Given material
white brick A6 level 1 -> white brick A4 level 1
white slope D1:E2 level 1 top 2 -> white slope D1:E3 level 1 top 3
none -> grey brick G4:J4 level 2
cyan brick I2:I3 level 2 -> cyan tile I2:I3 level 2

Requirement
Return the full listing. Keep each line exactly as it stands.

Output for this task
white brick A6 level 1 -> white brick A4 level 1
white slope D1:E2 level 1 top 2 -> white slope D1:E3 level 1 top 3
none -> grey brick G4:J4 level 2
cyan brick I2:I3 level 2 -> cyan tile I2:I3 level 2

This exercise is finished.